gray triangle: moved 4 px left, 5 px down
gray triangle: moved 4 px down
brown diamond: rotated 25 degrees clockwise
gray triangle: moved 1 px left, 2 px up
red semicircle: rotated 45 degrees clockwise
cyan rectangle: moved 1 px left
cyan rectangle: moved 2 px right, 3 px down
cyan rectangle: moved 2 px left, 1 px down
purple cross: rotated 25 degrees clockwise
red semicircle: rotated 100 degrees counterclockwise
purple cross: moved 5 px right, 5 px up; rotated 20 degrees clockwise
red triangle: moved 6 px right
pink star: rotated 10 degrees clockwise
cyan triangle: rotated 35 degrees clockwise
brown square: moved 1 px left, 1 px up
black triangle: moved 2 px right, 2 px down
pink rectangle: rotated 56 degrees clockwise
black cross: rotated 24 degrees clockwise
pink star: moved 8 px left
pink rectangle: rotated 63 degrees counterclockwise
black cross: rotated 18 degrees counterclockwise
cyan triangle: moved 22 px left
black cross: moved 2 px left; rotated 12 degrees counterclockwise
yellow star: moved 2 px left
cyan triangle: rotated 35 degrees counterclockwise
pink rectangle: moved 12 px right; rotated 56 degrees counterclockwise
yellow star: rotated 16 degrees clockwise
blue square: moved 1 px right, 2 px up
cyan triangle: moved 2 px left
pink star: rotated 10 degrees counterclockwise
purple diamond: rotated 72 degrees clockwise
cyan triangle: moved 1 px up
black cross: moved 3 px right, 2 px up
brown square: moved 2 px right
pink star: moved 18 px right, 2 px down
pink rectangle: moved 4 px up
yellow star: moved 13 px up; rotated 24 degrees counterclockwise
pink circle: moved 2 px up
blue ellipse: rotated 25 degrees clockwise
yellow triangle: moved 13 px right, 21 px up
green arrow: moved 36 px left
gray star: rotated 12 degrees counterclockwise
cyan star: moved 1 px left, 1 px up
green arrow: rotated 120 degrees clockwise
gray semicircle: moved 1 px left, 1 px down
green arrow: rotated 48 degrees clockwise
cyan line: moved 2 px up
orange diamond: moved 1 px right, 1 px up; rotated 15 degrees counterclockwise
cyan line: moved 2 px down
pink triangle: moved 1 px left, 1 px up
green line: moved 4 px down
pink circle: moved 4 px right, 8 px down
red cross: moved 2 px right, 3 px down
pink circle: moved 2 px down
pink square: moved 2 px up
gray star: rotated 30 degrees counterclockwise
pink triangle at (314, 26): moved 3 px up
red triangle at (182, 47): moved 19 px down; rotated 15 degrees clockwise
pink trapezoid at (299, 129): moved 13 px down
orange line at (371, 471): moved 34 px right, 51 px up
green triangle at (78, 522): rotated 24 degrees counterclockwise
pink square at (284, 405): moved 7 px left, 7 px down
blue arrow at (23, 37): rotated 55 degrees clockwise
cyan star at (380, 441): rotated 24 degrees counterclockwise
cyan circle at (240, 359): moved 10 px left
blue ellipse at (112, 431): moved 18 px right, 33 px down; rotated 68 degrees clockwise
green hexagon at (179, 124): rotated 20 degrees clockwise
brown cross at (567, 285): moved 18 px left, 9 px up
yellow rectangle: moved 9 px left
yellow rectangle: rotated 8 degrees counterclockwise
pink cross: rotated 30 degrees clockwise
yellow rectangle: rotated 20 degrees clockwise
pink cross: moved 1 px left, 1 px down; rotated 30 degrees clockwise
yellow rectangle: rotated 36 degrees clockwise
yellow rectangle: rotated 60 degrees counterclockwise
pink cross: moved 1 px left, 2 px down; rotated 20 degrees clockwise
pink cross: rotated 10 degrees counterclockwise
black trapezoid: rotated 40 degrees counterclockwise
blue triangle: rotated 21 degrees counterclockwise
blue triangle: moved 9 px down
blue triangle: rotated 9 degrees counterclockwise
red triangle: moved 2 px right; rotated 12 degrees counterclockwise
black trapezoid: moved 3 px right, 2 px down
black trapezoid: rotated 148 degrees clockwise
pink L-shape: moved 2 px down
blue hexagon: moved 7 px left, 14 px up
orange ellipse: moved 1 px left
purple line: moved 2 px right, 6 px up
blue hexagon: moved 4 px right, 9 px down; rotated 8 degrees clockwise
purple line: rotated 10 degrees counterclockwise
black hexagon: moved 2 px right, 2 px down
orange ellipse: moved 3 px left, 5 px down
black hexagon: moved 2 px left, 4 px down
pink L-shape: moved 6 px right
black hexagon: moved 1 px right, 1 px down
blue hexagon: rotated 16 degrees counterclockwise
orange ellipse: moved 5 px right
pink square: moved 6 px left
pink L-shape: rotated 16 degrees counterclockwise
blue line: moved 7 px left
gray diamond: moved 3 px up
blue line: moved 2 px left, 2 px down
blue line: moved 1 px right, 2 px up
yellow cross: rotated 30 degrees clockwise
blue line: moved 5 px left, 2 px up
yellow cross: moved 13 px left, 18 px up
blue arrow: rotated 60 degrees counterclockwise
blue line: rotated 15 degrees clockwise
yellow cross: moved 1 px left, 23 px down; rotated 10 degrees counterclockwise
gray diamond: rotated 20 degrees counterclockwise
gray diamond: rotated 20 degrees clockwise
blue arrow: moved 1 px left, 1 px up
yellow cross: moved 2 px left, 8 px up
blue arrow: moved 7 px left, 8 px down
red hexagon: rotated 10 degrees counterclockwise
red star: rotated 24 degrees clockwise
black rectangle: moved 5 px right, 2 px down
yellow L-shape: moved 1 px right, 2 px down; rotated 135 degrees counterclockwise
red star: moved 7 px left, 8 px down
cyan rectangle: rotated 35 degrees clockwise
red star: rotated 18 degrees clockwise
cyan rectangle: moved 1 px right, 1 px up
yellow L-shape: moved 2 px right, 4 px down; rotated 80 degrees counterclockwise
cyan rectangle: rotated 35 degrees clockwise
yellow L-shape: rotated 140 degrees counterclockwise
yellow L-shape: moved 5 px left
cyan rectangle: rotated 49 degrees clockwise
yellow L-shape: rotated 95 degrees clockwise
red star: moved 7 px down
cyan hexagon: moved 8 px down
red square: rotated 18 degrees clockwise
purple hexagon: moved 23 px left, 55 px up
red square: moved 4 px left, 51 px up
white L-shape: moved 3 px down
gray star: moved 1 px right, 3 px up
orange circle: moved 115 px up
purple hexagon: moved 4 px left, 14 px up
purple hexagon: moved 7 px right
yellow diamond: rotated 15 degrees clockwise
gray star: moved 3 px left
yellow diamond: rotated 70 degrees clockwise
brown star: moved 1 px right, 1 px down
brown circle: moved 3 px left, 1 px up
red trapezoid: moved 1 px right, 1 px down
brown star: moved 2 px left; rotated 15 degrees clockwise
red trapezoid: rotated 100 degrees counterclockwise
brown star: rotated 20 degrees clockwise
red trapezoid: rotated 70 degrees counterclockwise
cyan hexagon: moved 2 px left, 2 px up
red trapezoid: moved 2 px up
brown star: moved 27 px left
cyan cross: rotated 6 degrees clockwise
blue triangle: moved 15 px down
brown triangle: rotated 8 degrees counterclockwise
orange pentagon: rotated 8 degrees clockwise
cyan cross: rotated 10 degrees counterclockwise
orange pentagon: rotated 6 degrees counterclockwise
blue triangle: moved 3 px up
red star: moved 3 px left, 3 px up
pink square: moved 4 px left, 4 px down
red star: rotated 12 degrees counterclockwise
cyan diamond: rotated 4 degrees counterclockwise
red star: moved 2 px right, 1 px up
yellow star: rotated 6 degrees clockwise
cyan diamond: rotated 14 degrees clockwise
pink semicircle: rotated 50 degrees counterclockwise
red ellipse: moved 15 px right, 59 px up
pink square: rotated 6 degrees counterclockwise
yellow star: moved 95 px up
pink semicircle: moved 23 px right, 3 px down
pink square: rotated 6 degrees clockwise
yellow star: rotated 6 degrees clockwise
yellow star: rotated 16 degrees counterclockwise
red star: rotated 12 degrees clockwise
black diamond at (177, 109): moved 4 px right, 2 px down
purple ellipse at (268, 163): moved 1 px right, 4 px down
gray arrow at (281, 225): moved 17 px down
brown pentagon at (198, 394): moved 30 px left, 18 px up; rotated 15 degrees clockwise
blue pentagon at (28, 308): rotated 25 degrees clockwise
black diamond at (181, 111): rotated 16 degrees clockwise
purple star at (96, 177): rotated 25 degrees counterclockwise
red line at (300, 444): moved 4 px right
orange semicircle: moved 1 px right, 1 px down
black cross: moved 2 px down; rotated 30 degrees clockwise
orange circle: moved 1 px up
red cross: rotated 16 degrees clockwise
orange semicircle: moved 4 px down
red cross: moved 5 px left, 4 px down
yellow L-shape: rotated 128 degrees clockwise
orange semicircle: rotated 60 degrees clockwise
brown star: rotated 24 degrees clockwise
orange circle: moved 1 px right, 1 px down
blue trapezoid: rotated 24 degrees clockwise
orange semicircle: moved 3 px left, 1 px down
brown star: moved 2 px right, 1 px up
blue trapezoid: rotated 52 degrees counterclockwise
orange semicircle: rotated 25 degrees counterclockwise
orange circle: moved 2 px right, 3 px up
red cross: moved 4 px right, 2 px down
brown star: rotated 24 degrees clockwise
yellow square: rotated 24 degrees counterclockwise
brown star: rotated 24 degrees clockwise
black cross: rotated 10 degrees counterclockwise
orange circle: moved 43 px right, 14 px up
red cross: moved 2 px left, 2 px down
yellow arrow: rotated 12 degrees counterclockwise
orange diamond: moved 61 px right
- - - -
Task description »
Quote the entries above verbatim, from the start of the entries through the line containing "black cross: rotated 18", including both ends.

The solution »
gray triangle: moved 4 px left, 5 px down
gray triangle: moved 4 px down
brown diamond: rotated 25 degrees clockwise
gray triangle: moved 1 px left, 2 px up
red semicircle: rotated 45 degrees clockwise
cyan rectangle: moved 1 px left
cyan rectangle: moved 2 px right, 3 px down
cyan rectangle: moved 2 px left, 1 px down
purple cross: rotated 25 degrees clockwise
red semicircle: rotated 100 degrees counterclockwise
purple cross: moved 5 px right, 5 px up; rotated 20 degrees clockwise
red triangle: moved 6 px right
pink star: rotated 10 degrees clockwise
cyan triangle: rotated 35 degrees clockwise
brown square: moved 1 px left, 1 px up
black triangle: moved 2 px right, 2 px down
pink rectangle: rotated 56 degrees clockwise
black cross: rotated 24 degrees clockwise
pink star: moved 8 px left
pink rectangle: rotated 63 degrees counterclockwise
black cross: rotated 18 degrees counterclockwise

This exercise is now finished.